[DATA FOR ANALYSIS — start]

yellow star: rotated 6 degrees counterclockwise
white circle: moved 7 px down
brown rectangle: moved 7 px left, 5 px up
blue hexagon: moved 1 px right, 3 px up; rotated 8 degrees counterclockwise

[DATA FOR ANALYSIS — finish]
[DATA FOR ANALYSIS — start]

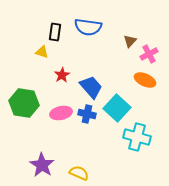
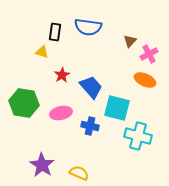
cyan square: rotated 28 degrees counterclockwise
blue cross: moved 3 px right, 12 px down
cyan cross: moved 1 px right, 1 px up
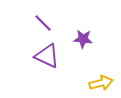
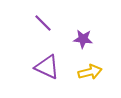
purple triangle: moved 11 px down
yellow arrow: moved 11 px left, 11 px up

[DATA FOR ANALYSIS — finish]

TASK TO COMPLETE:
Could the stretch from the line with "cyan cross: moved 1 px right, 1 px up" through the line with "yellow arrow: moved 11 px left, 11 px up" in the listing above be restated word for word, minus the pictures?

SOLUTION:
cyan cross: moved 1 px right, 1 px up
purple triangle: moved 11 px down
yellow arrow: moved 11 px left, 11 px up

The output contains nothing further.